## WHAT THIS TASK INVOLVES
Exact reproduction required: the lines below from the line with "GPS1: NEO-7M -> NEO-6M" to the line with "STEPPER pin IN1: A2 -> SCL", both ends included, and no others.

TASK INPUT Start Marker

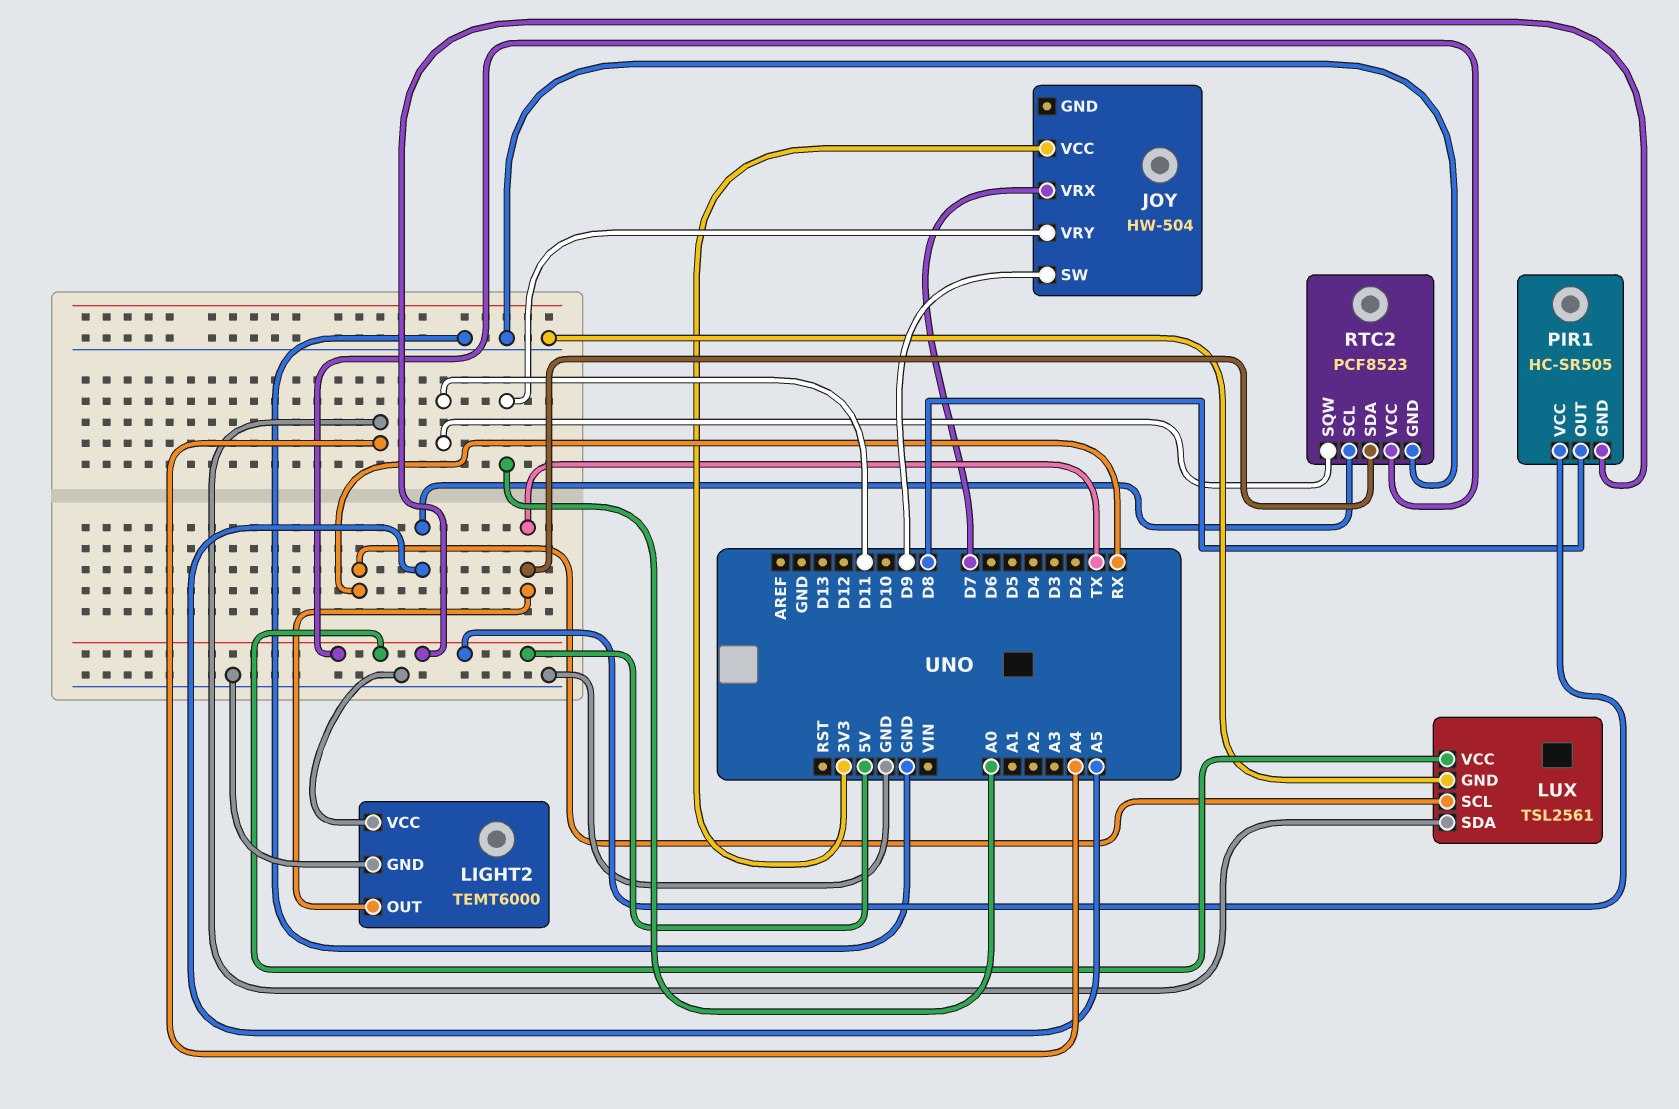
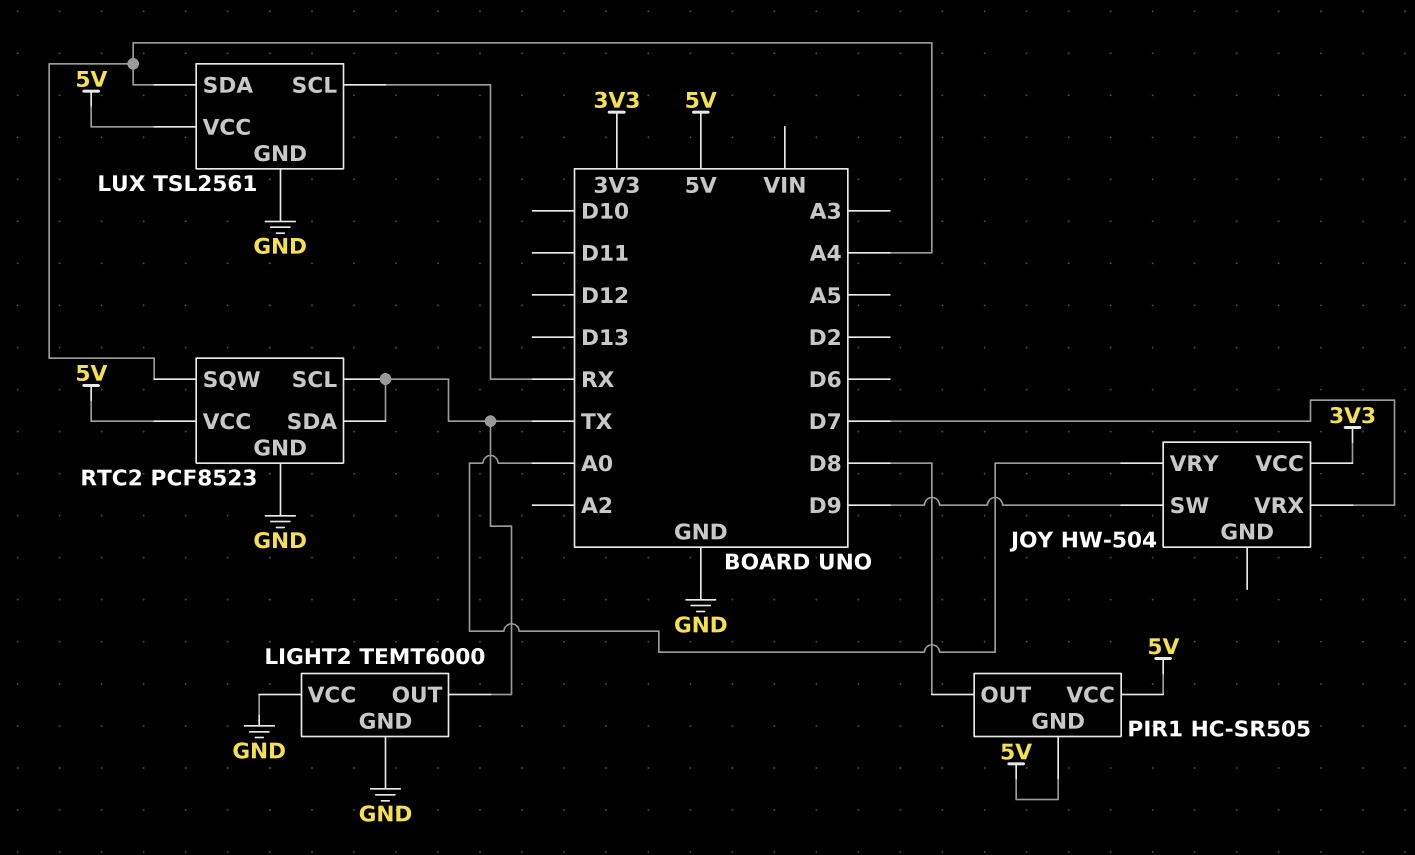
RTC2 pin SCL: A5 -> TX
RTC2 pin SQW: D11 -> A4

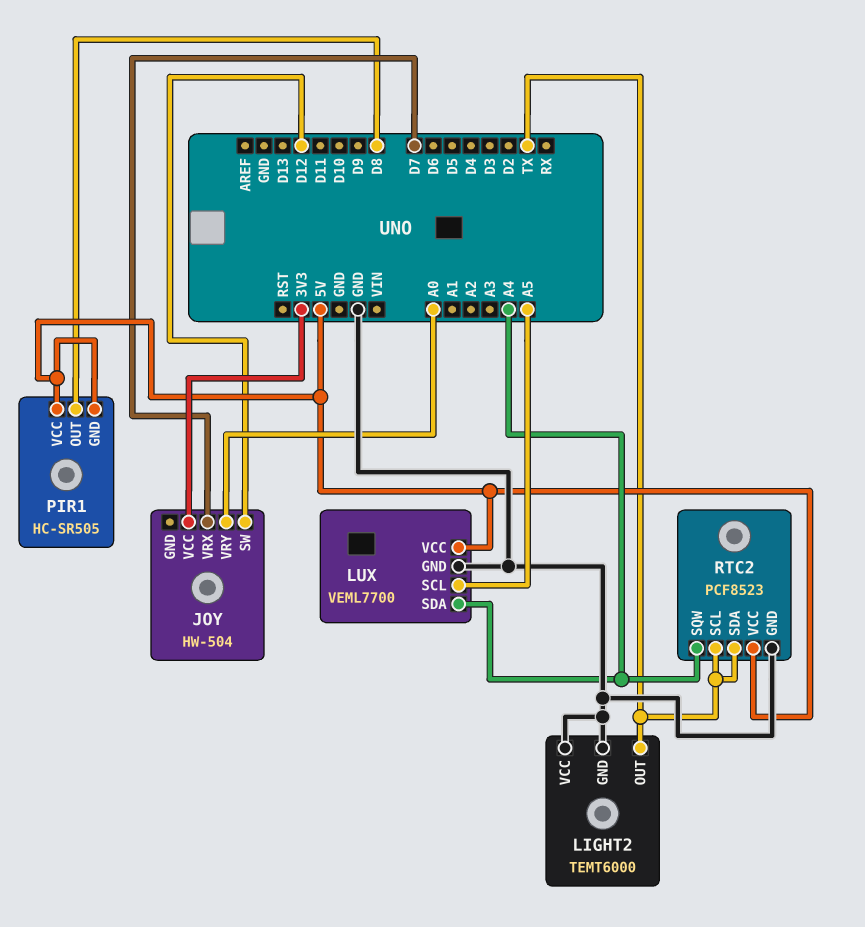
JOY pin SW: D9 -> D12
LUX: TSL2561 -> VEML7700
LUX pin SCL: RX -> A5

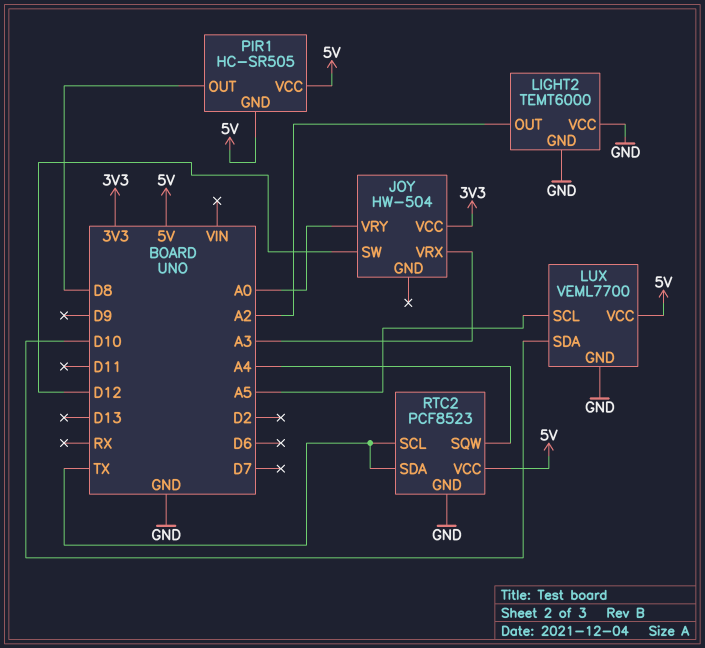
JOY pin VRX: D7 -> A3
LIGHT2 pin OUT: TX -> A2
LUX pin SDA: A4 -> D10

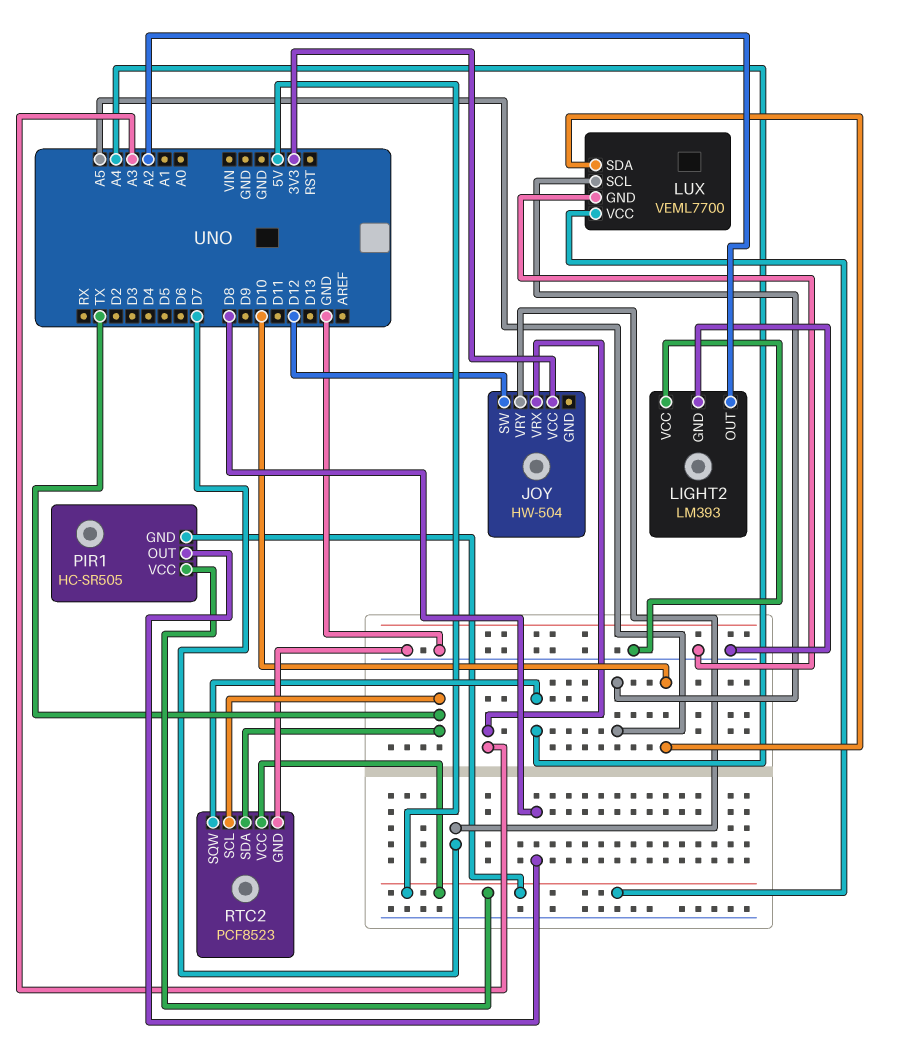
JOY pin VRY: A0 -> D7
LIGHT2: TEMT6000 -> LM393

TASK INPUT End Marker
TASK INPUT Start Marker

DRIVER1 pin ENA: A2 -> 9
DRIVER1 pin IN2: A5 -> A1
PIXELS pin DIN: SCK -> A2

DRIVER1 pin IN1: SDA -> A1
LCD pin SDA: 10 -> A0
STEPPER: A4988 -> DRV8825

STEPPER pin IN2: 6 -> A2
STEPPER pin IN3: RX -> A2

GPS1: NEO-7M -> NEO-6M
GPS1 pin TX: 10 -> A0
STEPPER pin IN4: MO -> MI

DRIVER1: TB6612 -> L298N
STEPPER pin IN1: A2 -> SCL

TASK INPUT End Marker

## RESPONSE TO THE TASK
GPS1: NEO-7M -> NEO-6M
GPS1 pin TX: 10 -> A0
STEPPER pin IN4: MO -> MI

DRIVER1: TB6612 -> L298N
STEPPER pin IN1: A2 -> SCL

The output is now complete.